### Record set
____
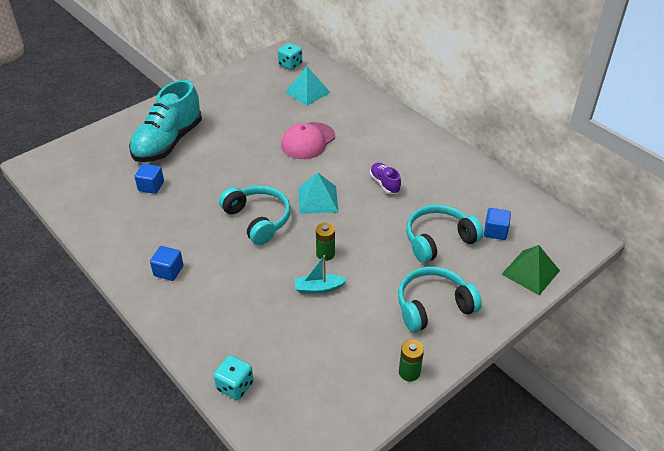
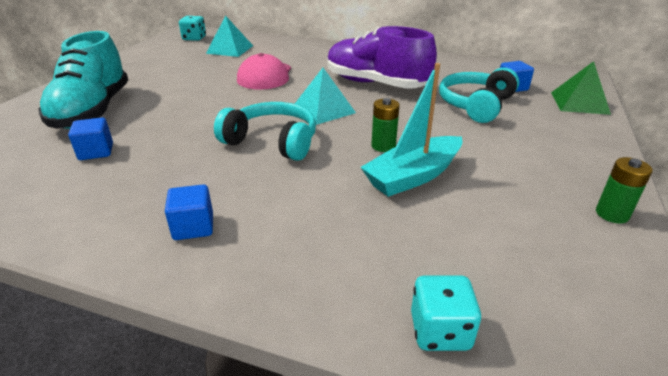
camera: 30 degrees left, 10 degrees down
(319, 288) = (413, 176): turquoise boat -> turquoise boat, size x1.72
(384, 184) = (375, 84): purple shoe -> purple shoe, size x2.24
(433, 306) = (544, 150): turquoise headphones -> none

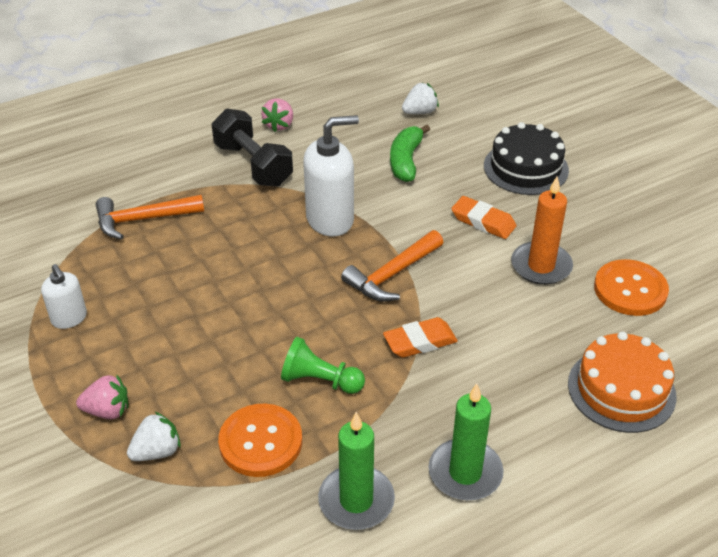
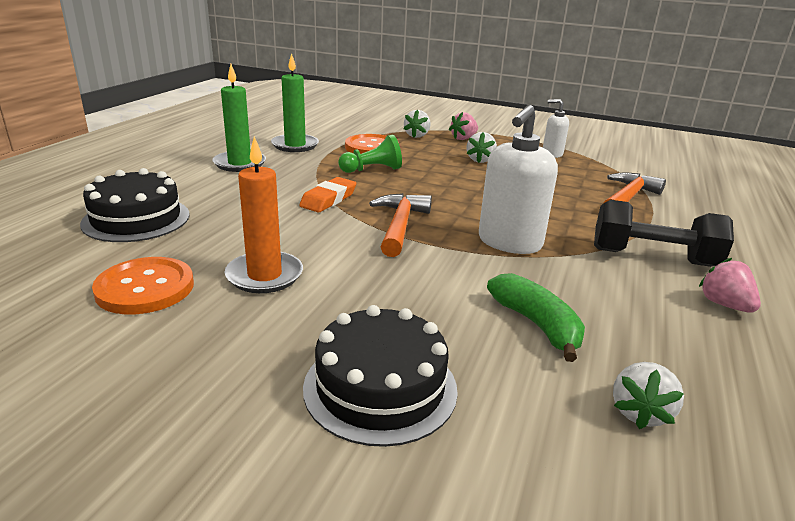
camera: 140 degrees right, 15 degrees down
(172, 344) = (480, 160): none -> white strawberry
(483, 221) = (366, 293): orange eraser -> none
(621, 389) = (136, 219): orange cake -> black cake

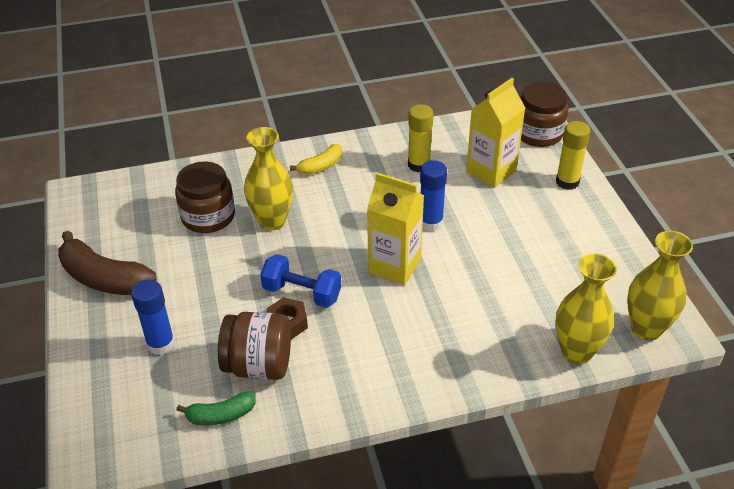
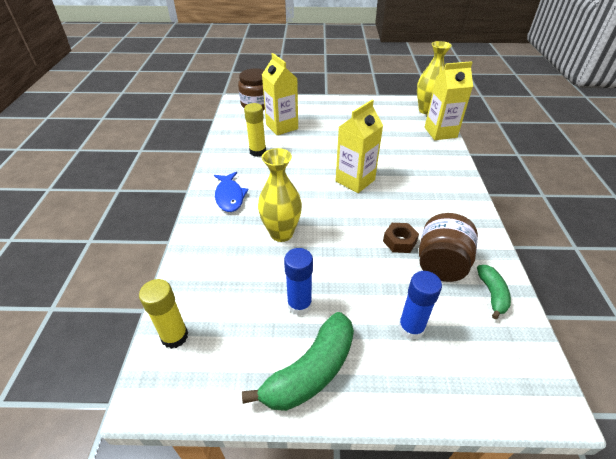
camera: 75 degrees left, 0 degrees up
(104, 278) = (310, 371): brown banana -> green banana
(208, 216) = (255, 274): brown jar -> none
(302, 293) = (369, 229): blue dumbbell -> none
(321, 166) = (229, 196): yellow banana -> blue fish
(431, 222) = (319, 158): blue glue stick -> blue glue stick (299, 305)
(567, 182) = (306, 105): yellow glue stick -> yellow glue stick (175, 336)
(576, 352) = (440, 132): yellow vase -> yellow carton

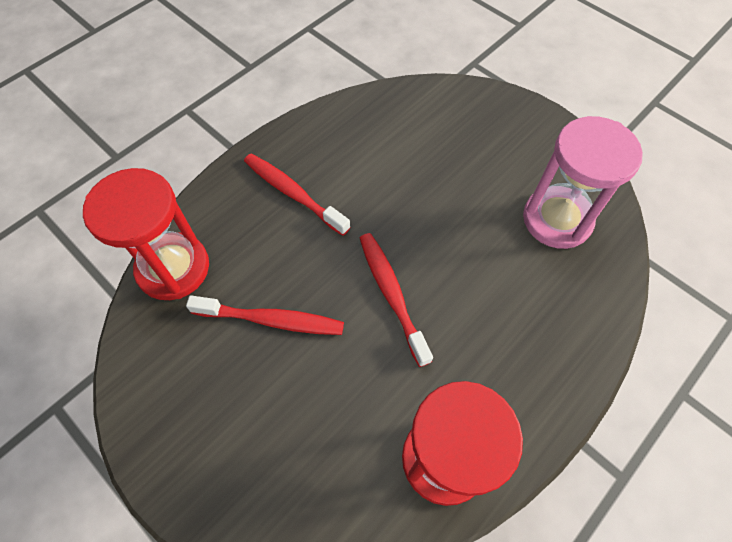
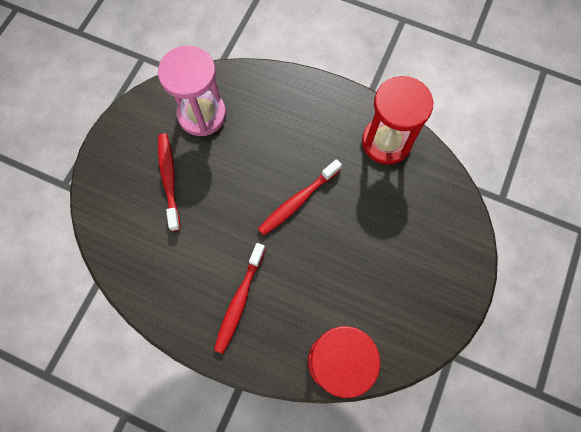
camera: 110 degrees left, 10 degrees up
(271, 320) = (346, 271): red toothbrush -> red toothbrush (169, 179)

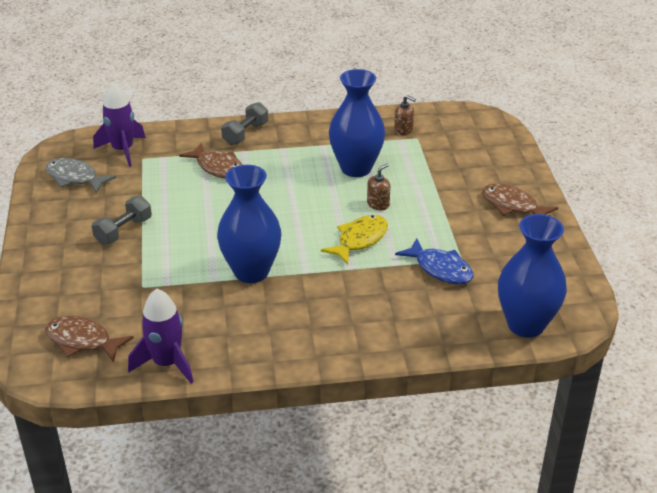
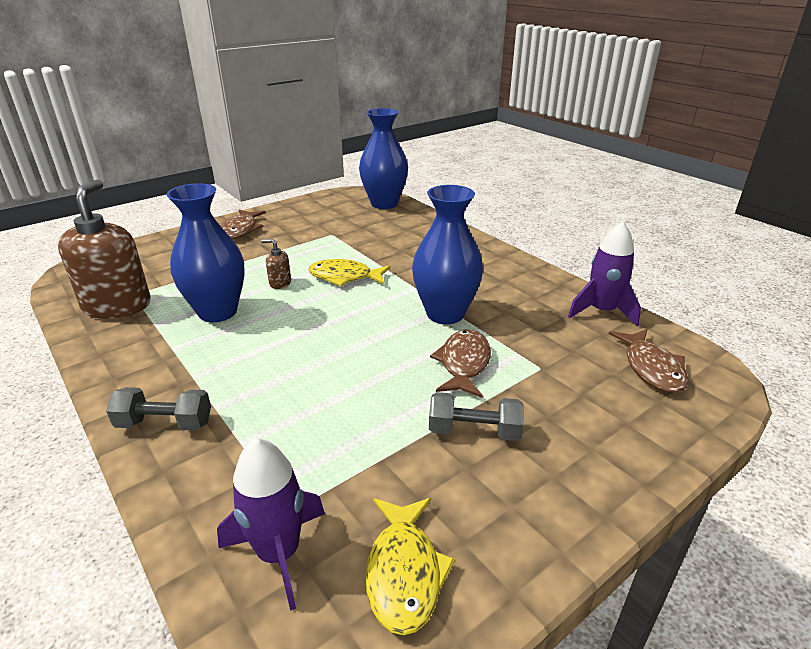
camera: 120 degrees left, 5 degrees down
(75, 178) = (404, 572): grey fish -> yellow fish
(218, 167) = (272, 412): brown fish -> brown fish (464, 364)
(403, 130) = (117, 306): brown soap dispenser -> brown soap dispenser, size x2.38
(440, 269) = (352, 238): blue fish -> none

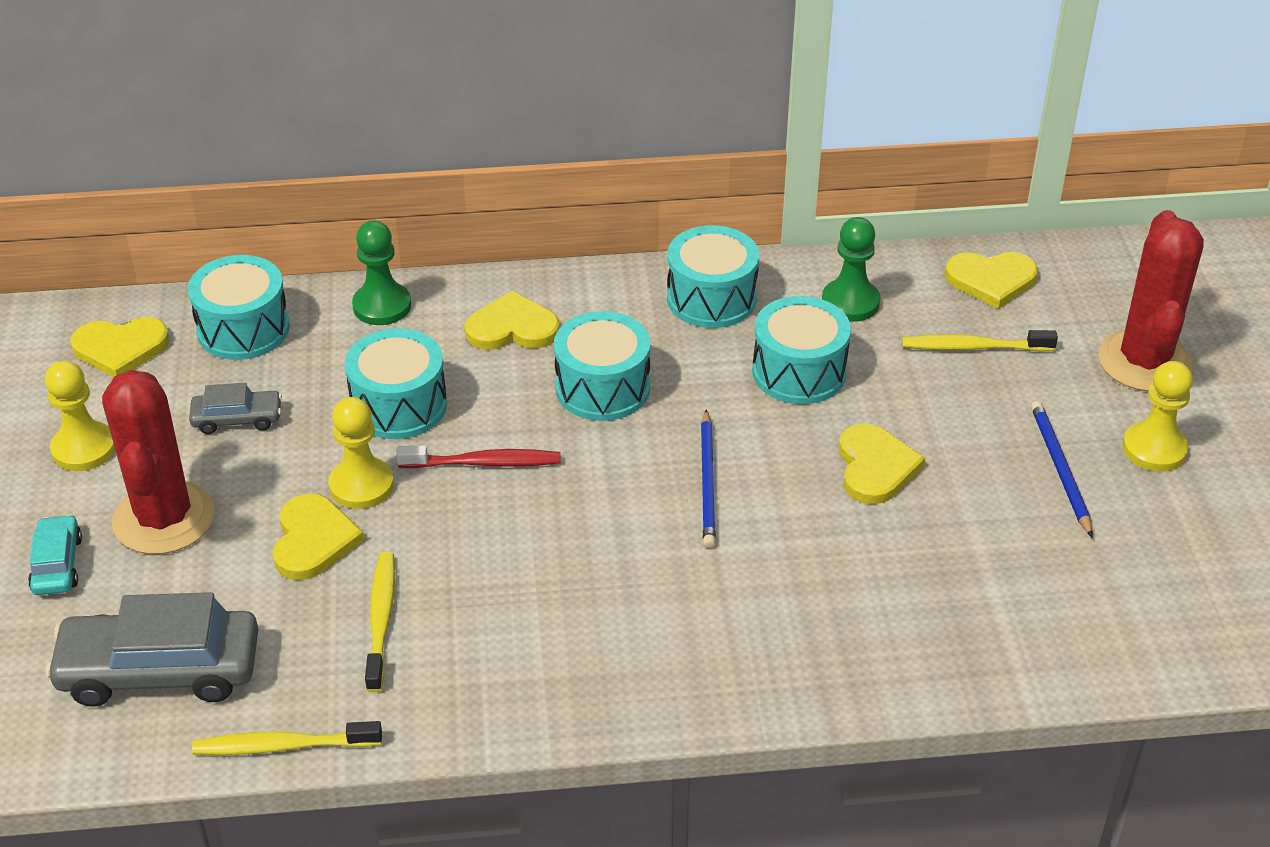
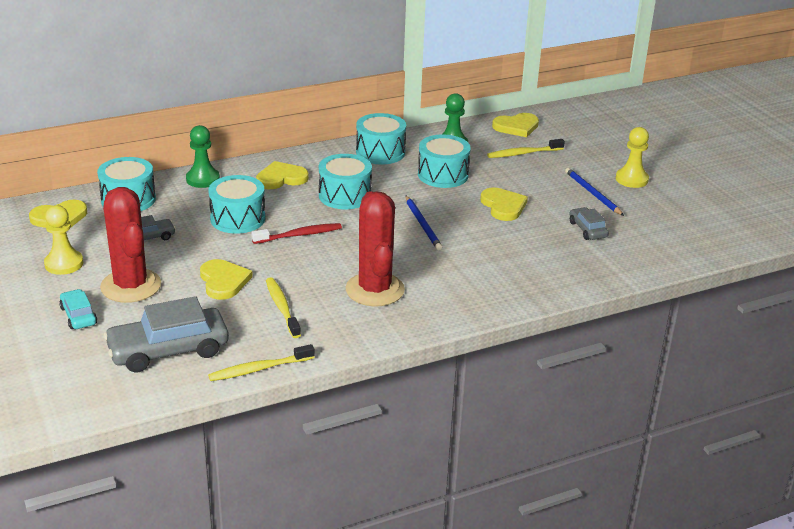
camera: 20 degrees left, 10 degrees down
(361, 485) = (237, 254): yellow pawn -> none
(1008, 555) = (587, 229): none -> grey car
(1144, 362) = (607, 148): red cactus -> red cactus (375, 290)

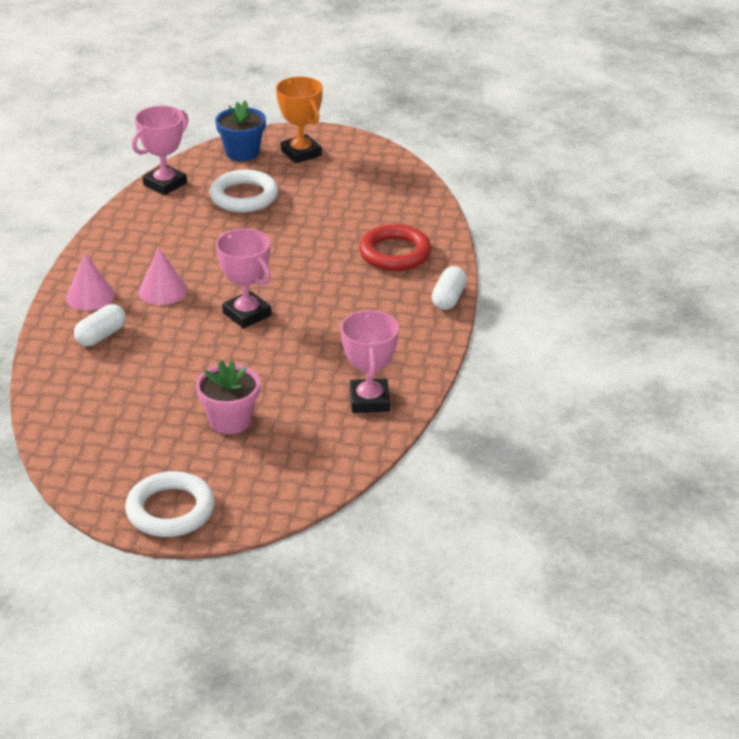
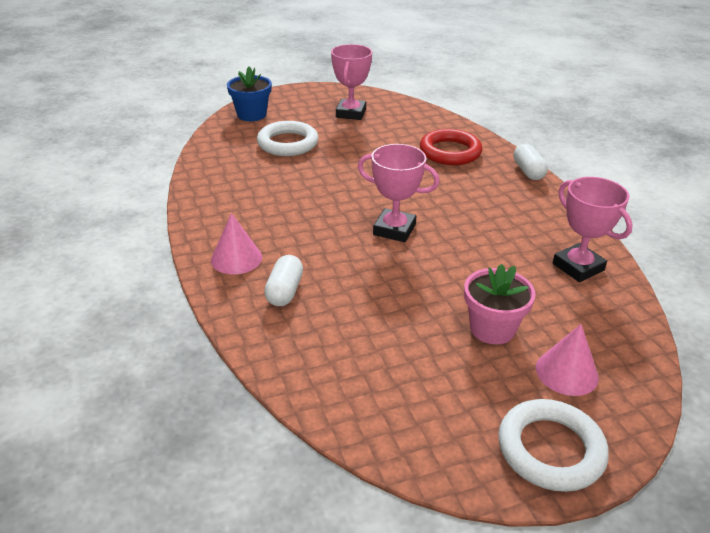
camera: 30 degrees left, 0 degrees up
(162, 291) = (299, 233): pink cone -> pink cone (566, 372)
(165, 184) = (211, 150): pink trophy -> pink trophy (351, 113)
(301, 153) = (298, 105): orange trophy -> none

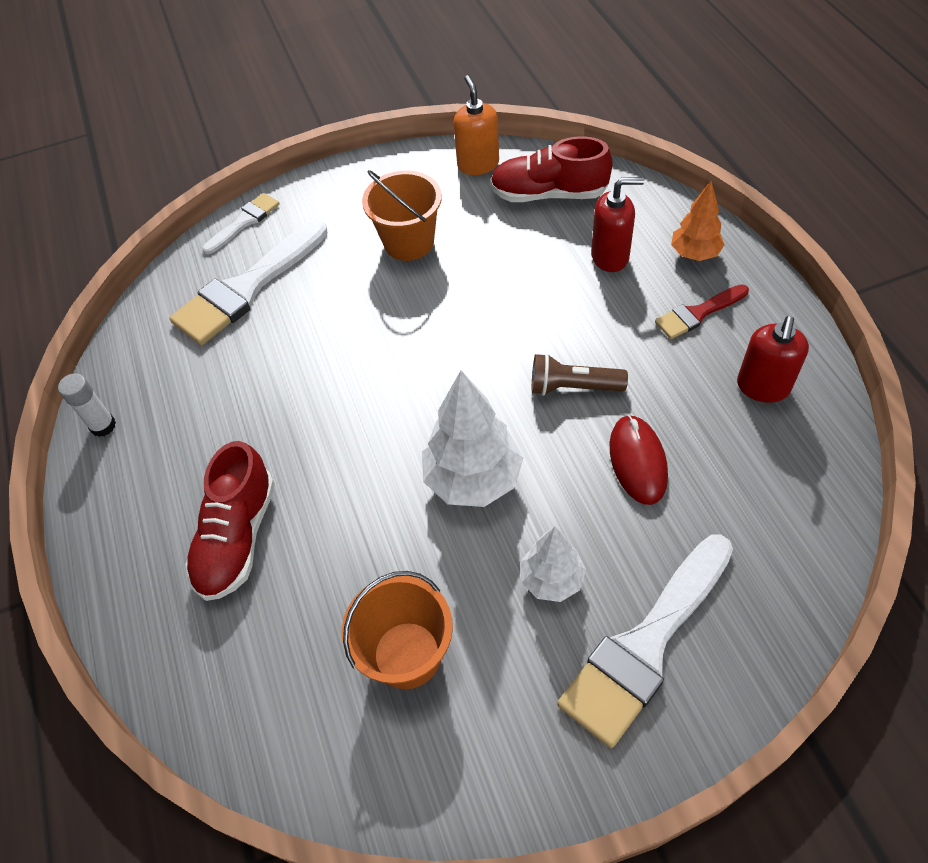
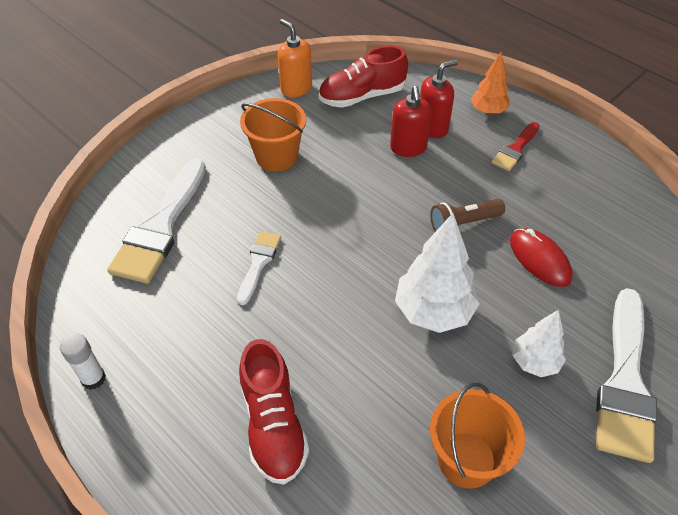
camera: 30 degrees left, 5 degrees down
(244, 222) = (127, 177): white brush -> white brush (259, 263)
(763, 387) = (587, 184): red soap dispenser -> red soap dispenser (408, 148)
____
### Action item
From the first line to the last, retype the material exactly and exclude the pictures.

### Response for this exercise
camera: 30 degrees left, 10 degrees down
(319, 288) = (413, 176): turquoise boat -> turquoise boat, size x1.72
(384, 184) = (375, 84): purple shoe -> purple shoe, size x2.24
(433, 306) = (544, 150): turquoise headphones -> none

camera: 140 degrees right, 15 degrees down
(172, 344) = (480, 160): none -> white strawberry
(483, 221) = (366, 293): orange eraser -> none
(621, 389) = (136, 219): orange cake -> black cake

camera: 75 degrees left, 0 degrees up
(104, 278) = (310, 371): brown banana -> green banana
(208, 216) = (255, 274): brown jar -> none
(302, 293) = (369, 229): blue dumbbell -> none
(321, 166) = (229, 196): yellow banana -> blue fish
(431, 222) = (319, 158): blue glue stick -> blue glue stick (299, 305)
(567, 182) = (306, 105): yellow glue stick -> yellow glue stick (175, 336)
(576, 352) = (440, 132): yellow vase -> yellow carton

camera: 110 degrees left, 10 degrees up
(271, 320) = (346, 271): red toothbrush -> red toothbrush (169, 179)

camera: 120 degrees left, 5 degrees down
(75, 178) = (404, 572): grey fish -> yellow fish
(218, 167) = (272, 412): brown fish -> brown fish (464, 364)
(403, 130) = (117, 306): brown soap dispenser -> brown soap dispenser, size x2.38
(440, 269) = (352, 238): blue fish -> none

camera: 20 degrees left, 10 degrees down
(361, 485) = (237, 254): yellow pawn -> none
(1008, 555) = (587, 229): none -> grey car
(1144, 362) = (607, 148): red cactus -> red cactus (375, 290)

camera: 30 degrees left, 0 degrees up
(162, 291) = (299, 233): pink cone -> pink cone (566, 372)
(165, 184) = (211, 150): pink trophy -> pink trophy (351, 113)
(301, 153) = (298, 105): orange trophy -> none

camera: 30 degrees left, 5 degrees down
(244, 222) = (127, 177): white brush -> white brush (259, 263)
(763, 387) = (587, 184): red soap dispenser -> red soap dispenser (408, 148)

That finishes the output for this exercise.